___ MATERIALS PROVIDED

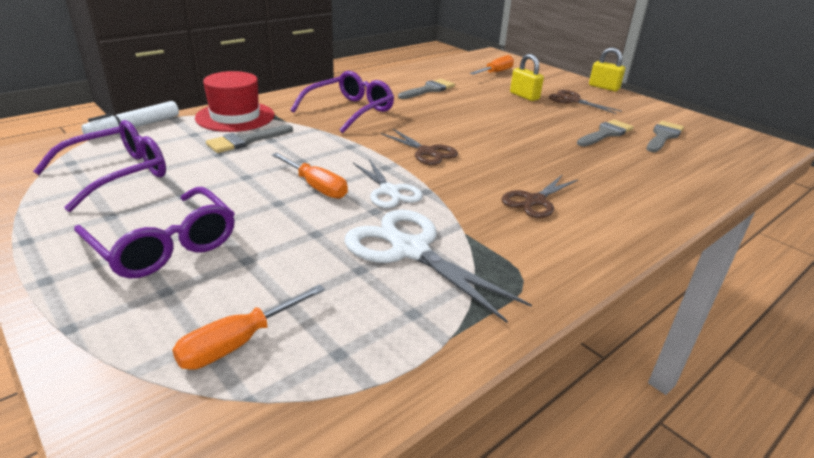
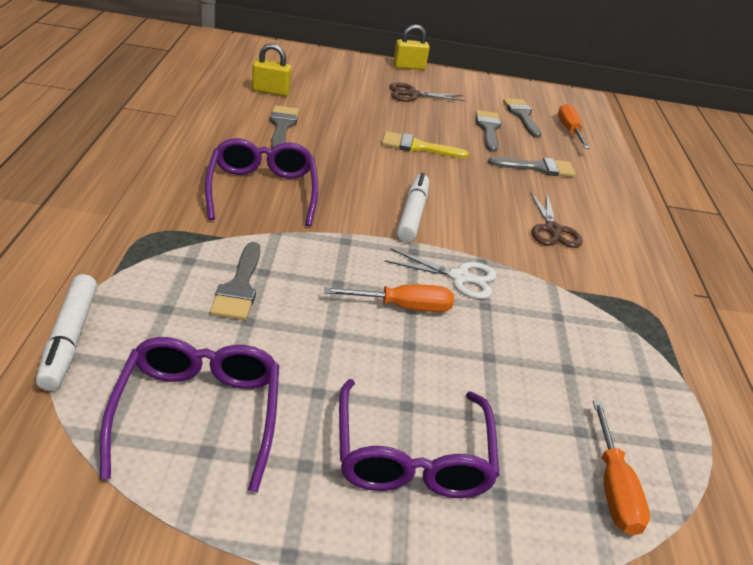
camera: 50 degrees left, 5 degrees up
purple glasses [74,187,235,278] -> purple glasses turned 90 degrees clockwise [339,379,500,498]
red hat [195,71,275,132] -> none
white scissors [345,209,532,323] -> none
brown scissors [381,128,458,165] -> white marker [397,173,429,242]
orange screwdriver [470,55,514,75] -> orange screwdriver moved to [558,104,590,149]
yellow padlock [510,54,544,101] -> yellow padlock moved to [252,43,292,96]
none -> yellow brush [382,131,469,159]
none -> grey brush [488,157,576,177]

______

● WHAT IS REQUIRED:
Pictures stay out. Everything else in the listing gets printed exactly.

● RESPONSE TO THE TASK:
camera: 50 degrees left, 5 degrees up
purple glasses [74,187,235,278] -> purple glasses turned 90 degrees clockwise [339,379,500,498]
red hat [195,71,275,132] -> none
white scissors [345,209,532,323] -> none
brown scissors [381,128,458,165] -> white marker [397,173,429,242]
orange screwdriver [470,55,514,75] -> orange screwdriver moved to [558,104,590,149]
yellow padlock [510,54,544,101] -> yellow padlock moved to [252,43,292,96]
none -> yellow brush [382,131,469,159]
none -> grey brush [488,157,576,177]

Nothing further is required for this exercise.